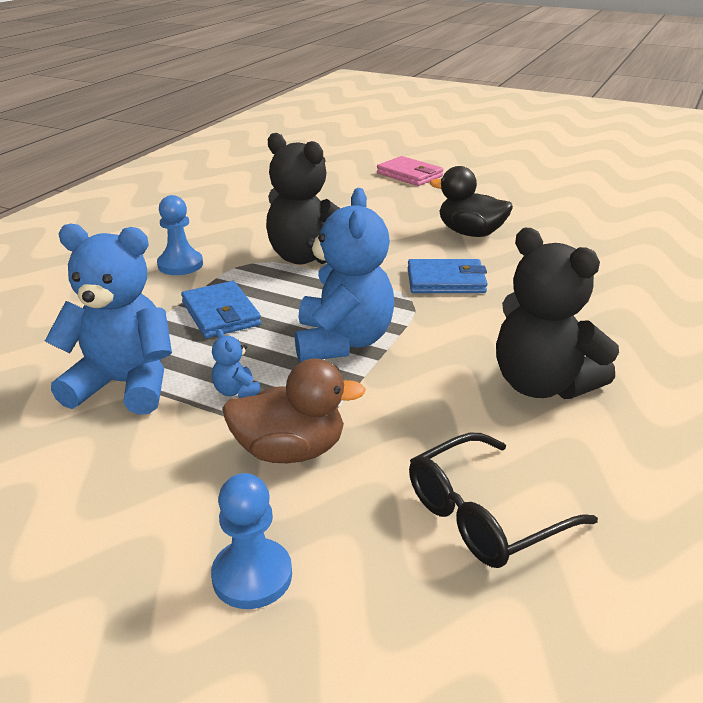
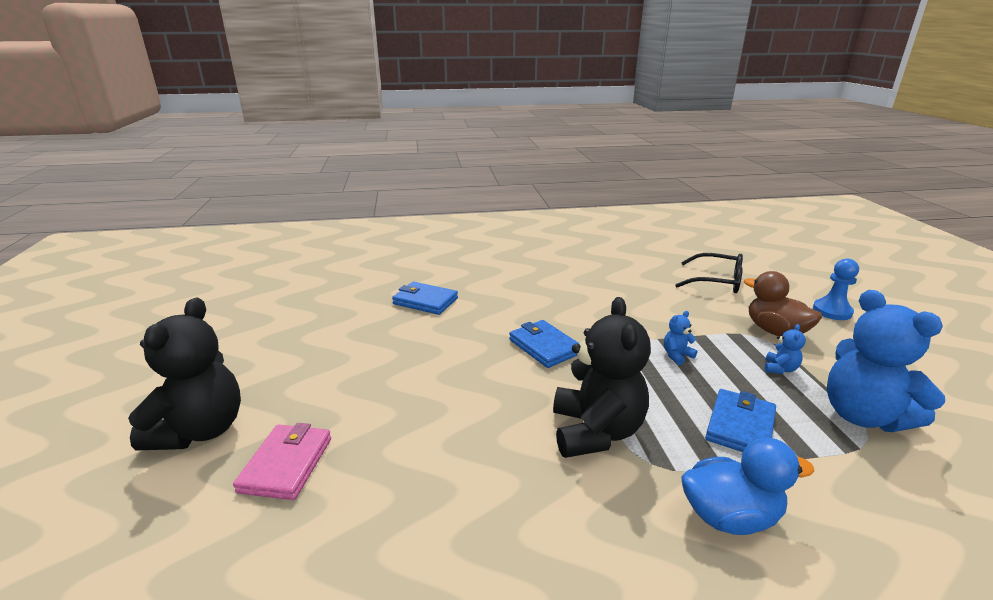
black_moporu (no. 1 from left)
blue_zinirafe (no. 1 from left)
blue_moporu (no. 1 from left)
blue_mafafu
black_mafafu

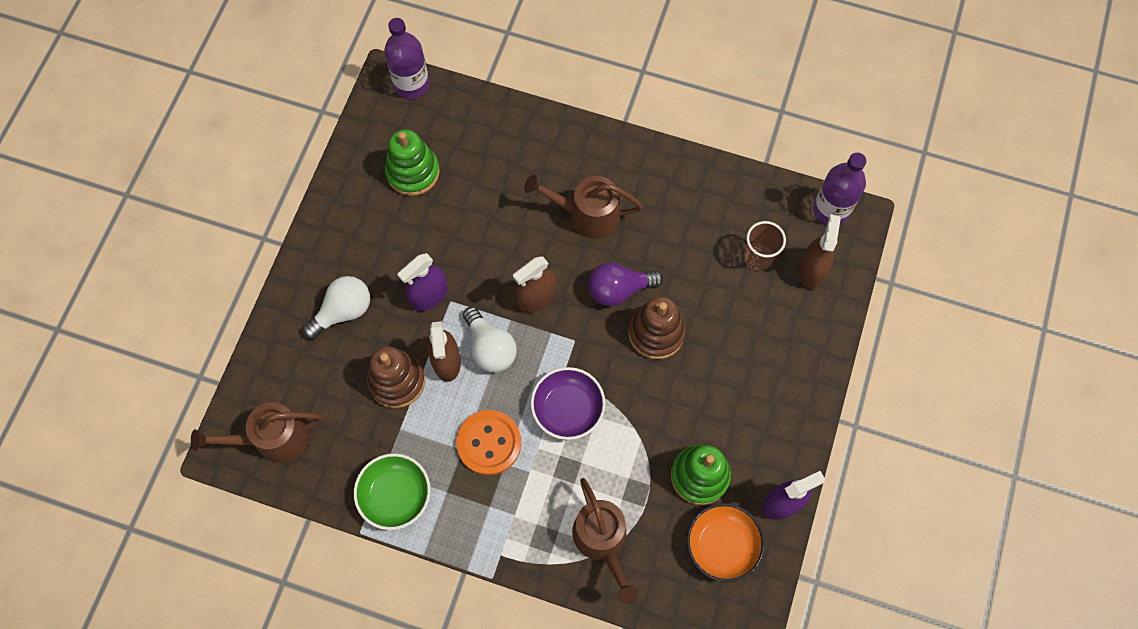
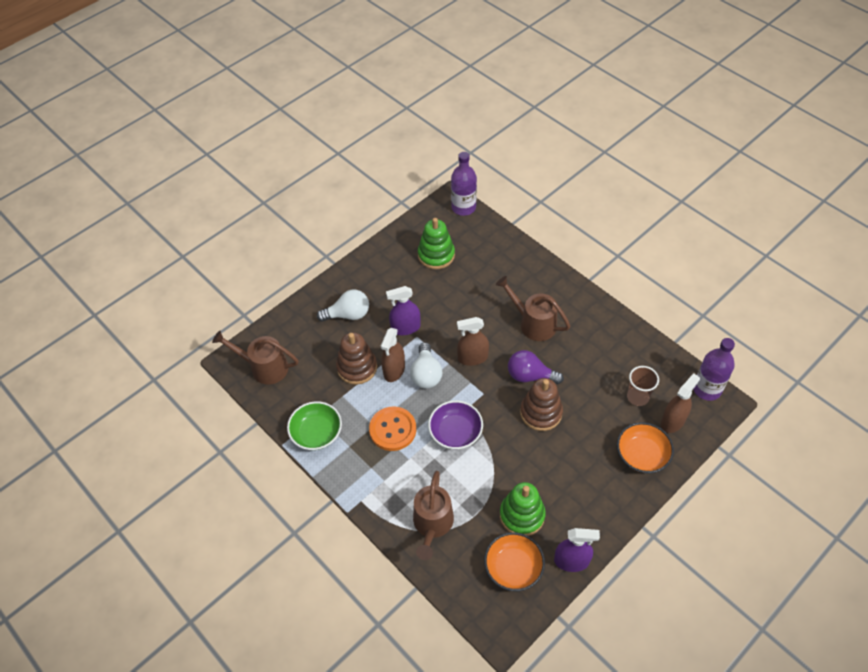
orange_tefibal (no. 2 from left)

Task requirements → Exactly how many lines in the records contain the string "left"? Give that number alone.

Output of the task → 4